Provided data:
....................

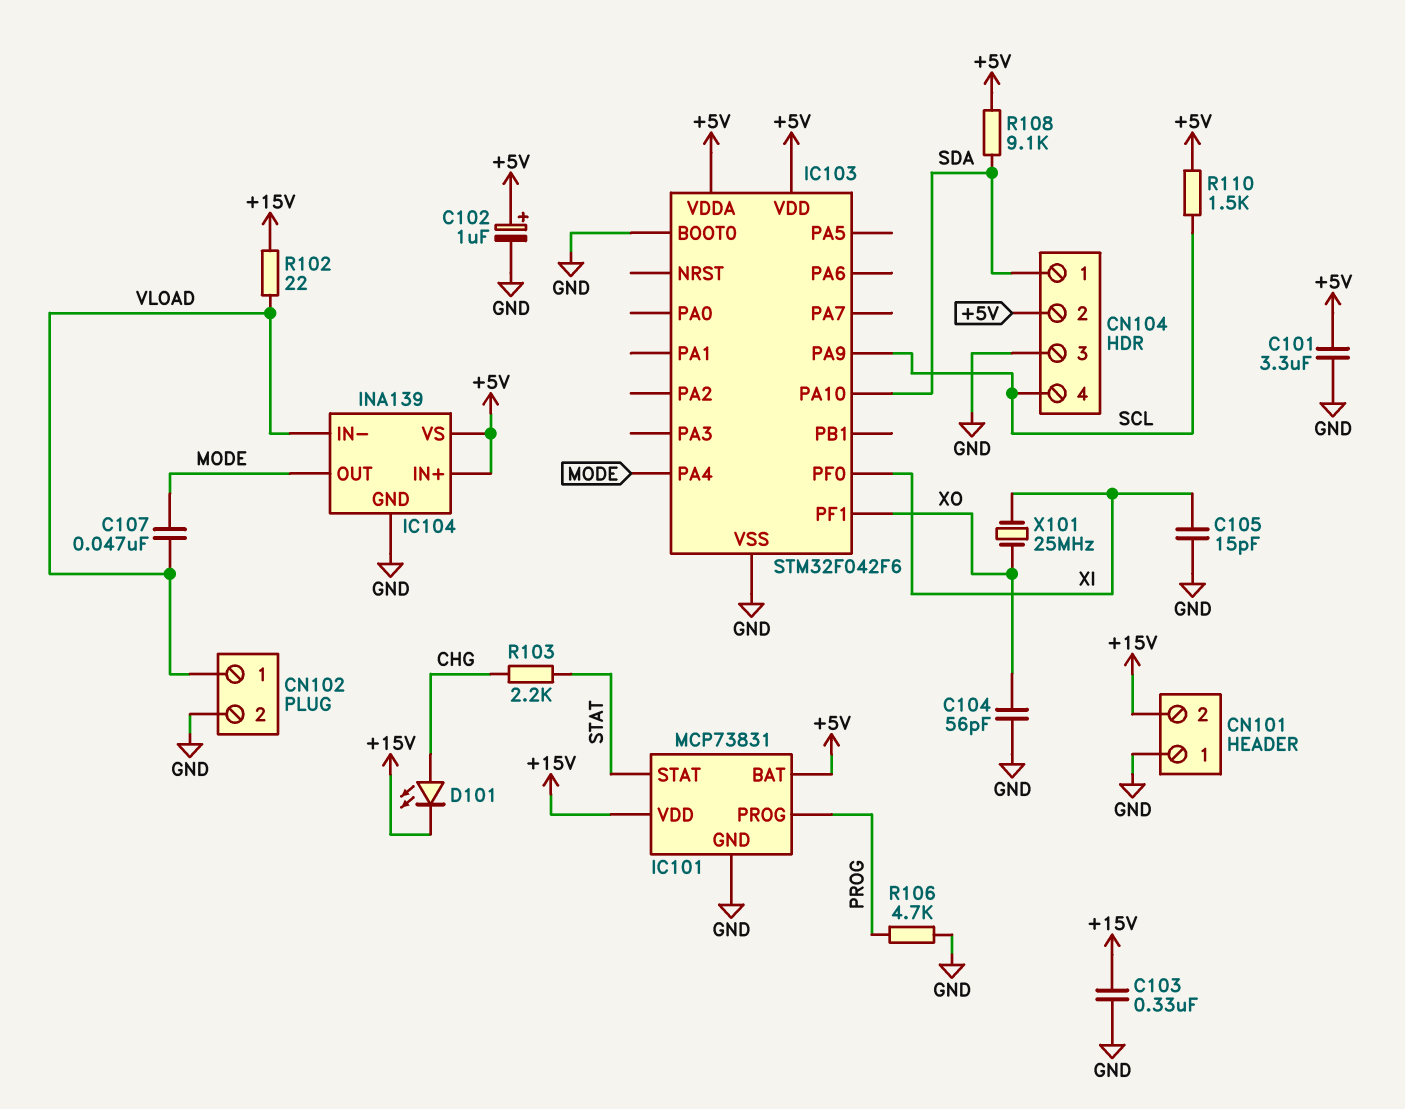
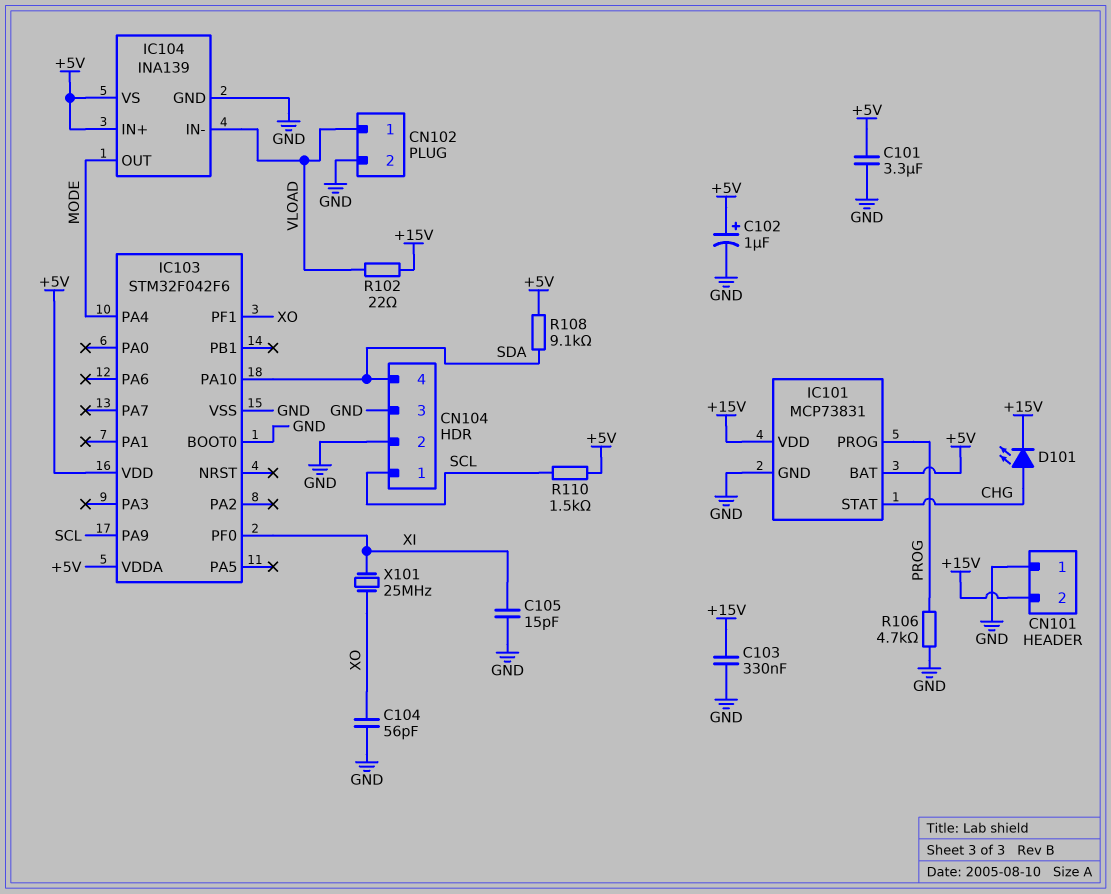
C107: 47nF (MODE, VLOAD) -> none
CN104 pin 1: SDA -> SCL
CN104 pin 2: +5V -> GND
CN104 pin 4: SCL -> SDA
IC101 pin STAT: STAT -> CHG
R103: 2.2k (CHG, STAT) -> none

....................

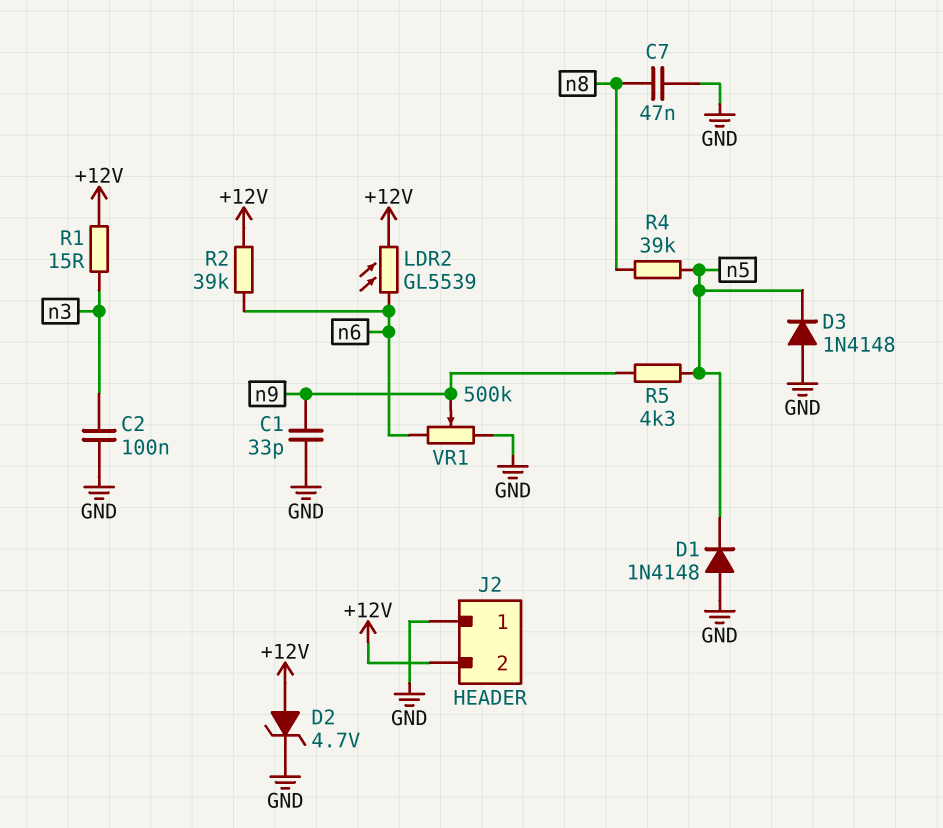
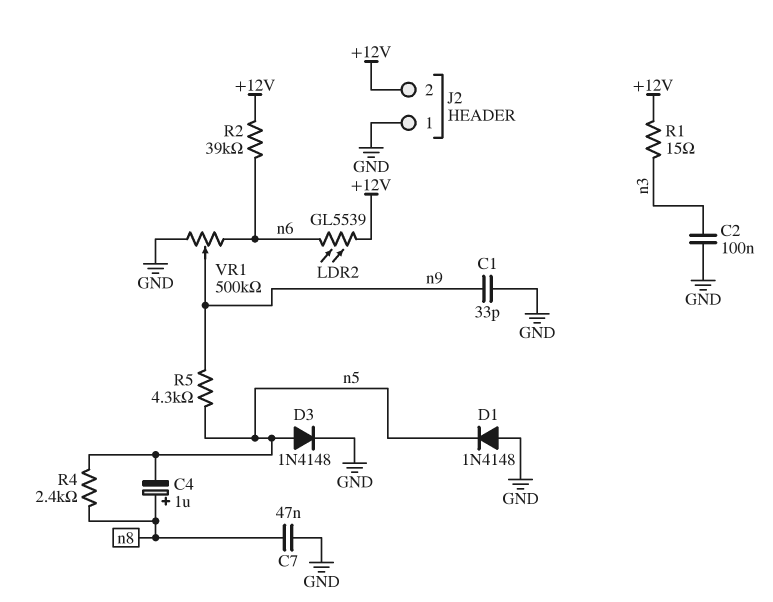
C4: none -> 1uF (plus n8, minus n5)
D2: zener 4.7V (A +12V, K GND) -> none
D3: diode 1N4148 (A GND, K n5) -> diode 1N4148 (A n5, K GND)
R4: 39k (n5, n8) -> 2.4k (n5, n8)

....................

What the exercise asks: Lines to set down from above: the line with "C107: 47nF (MODE, VLOAD) -> none", the line with "R103: 2.2k (CHG, STAT) -> none", and every line between, each exactly as written.

Exercise answer:
C107: 47nF (MODE, VLOAD) -> none
CN104 pin 1: SDA -> SCL
CN104 pin 2: +5V -> GND
CN104 pin 4: SCL -> SDA
IC101 pin STAT: STAT -> CHG
R103: 2.2k (CHG, STAT) -> none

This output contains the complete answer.